Your assignment
The records below need to be printed in full. Keep each one exact.

Material for this exercise
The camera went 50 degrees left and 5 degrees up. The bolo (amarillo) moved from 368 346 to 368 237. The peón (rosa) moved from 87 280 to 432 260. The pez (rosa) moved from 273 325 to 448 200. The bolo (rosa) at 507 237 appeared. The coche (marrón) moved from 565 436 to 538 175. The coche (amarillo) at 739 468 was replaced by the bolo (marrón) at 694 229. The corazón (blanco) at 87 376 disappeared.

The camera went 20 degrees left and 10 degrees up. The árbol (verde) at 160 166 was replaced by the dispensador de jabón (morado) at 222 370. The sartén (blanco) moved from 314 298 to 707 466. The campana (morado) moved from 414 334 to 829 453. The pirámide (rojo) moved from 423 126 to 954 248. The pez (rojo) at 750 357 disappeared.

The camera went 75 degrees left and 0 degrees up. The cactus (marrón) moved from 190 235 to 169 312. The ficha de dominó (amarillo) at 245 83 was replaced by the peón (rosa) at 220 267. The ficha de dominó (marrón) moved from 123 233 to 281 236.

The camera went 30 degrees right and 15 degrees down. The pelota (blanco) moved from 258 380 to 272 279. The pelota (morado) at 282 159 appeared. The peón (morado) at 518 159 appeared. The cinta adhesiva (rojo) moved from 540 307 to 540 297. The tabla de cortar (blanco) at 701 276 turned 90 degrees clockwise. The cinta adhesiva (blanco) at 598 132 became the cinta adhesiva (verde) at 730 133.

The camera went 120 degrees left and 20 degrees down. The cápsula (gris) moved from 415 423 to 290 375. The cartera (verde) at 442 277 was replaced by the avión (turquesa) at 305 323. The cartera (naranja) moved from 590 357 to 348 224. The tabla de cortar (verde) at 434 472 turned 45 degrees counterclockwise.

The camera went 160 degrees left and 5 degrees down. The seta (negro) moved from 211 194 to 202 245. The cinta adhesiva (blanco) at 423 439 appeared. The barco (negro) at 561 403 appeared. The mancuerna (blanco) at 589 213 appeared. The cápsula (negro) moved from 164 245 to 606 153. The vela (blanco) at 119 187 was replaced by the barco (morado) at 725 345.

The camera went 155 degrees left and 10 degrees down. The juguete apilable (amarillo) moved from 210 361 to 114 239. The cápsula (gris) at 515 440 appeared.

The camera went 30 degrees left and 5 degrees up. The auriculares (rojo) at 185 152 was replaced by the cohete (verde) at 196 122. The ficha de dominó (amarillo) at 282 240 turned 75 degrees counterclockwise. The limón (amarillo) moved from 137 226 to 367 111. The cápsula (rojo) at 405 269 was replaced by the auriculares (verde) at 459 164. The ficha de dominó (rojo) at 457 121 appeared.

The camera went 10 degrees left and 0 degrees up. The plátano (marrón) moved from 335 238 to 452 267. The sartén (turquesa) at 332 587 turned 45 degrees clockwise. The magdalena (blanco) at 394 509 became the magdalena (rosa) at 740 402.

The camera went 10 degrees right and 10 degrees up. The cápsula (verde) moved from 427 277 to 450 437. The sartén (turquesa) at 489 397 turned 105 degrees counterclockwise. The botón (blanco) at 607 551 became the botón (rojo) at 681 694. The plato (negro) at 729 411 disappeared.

Exercise response
The camera went 50 degrees left and 5 degrees up. The bolo (amarillo) moved from 368 346 to 368 237. The peón (rosa) moved from 87 280 to 432 260. The pez (rosa) moved from 273 325 to 448 200. The bolo (rosa) at 507 237 appeared. The coche (marrón) moved from 565 436 to 538 175. The coche (amarillo) at 739 468 was replaced by the bolo (marrón) at 694 229. The corazón (blanco) at 87 376 disappeared.

The camera went 20 degrees left and 10 degrees up. The árbol (verde) at 160 166 was replaced by the dispensador de jabón (morado) at 222 370. The sartén (blanco) moved from 314 298 to 707 466. The campana (morado) moved from 414 334 to 829 453. The pirámide (rojo) moved from 423 126 to 954 248. The pez (rojo) at 750 357 disappeared.

The camera went 75 degrees left and 0 degrees up. The cactus (marrón) moved from 190 235 to 169 312. The ficha de dominó (amarillo) at 245 83 was replaced by the peón (rosa) at 220 267. The ficha de dominó (marrón) moved from 123 233 to 281 236.

The camera went 30 degrees right and 15 degrees down. The pelota (blanco) moved from 258 380 to 272 279. The pelota (morado) at 282 159 appeared. The peón (morado) at 518 159 appeared. The cinta adhesiva (rojo) moved from 540 307 to 540 297. The tabla de cortar (blanco) at 701 276 turned 90 degrees clockwise. The cinta adhesiva (blanco) at 598 132 became the cinta adhesiva (verde) at 730 133.

The camera went 120 degrees left and 20 degrees down. The cápsula (gris) moved from 415 423 to 290 375. The cartera (verde) at 442 277 was replaced by the avión (turquesa) at 305 323. The cartera (naranja) moved from 590 357 to 348 224. The tabla de cortar (verde) at 434 472 turned 45 degrees counterclockwise.

The camera went 160 degrees left and 5 degrees down. The seta (negro) moved from 211 194 to 202 245. The cinta adhesiva (blanco) at 423 439 appeared. The barco (negro) at 561 403 appeared. The mancuerna (blanco) at 589 213 appeared. The cápsula (negro) moved from 164 245 to 606 153. The vela (blanco) at 119 187 was replaced by the barco (morado) at 725 345.

The camera went 155 degrees left and 10 degrees down. The juguete apilable (amarillo) moved from 210 361 to 114 239. The cápsula (gris) at 515 440 appeared.

The camera went 30 degrees left and 5 degrees up. The auriculares (rojo) at 185 152 was replaced by the cohete (verde) at 196 122. The ficha de dominó (amarillo) at 282 240 turned 75 degrees counterclockwise. The limón (amarillo) moved from 137 226 to 367 111. The cápsula (rojo) at 405 269 was replaced by the auriculares (verde) at 459 164. The ficha de dominó (rojo) at 457 121 appeared.

The camera went 10 degrees left and 0 degrees up. The plátano (marrón) moved from 335 238 to 452 267. The sartén (turquesa) at 332 587 turned 45 degrees clockwise. The magdalena (blanco) at 394 509 became the magdalena (rosa) at 740 402.

The camera went 10 degrees right and 10 degrees up. The cápsula (verde) moved from 427 277 to 450 437. The sartén (turquesa) at 489 397 turned 105 degrees counterclockwise. The botón (blanco) at 607 551 became the botón (rojo) at 681 694. The plato (negro) at 729 411 disappeared.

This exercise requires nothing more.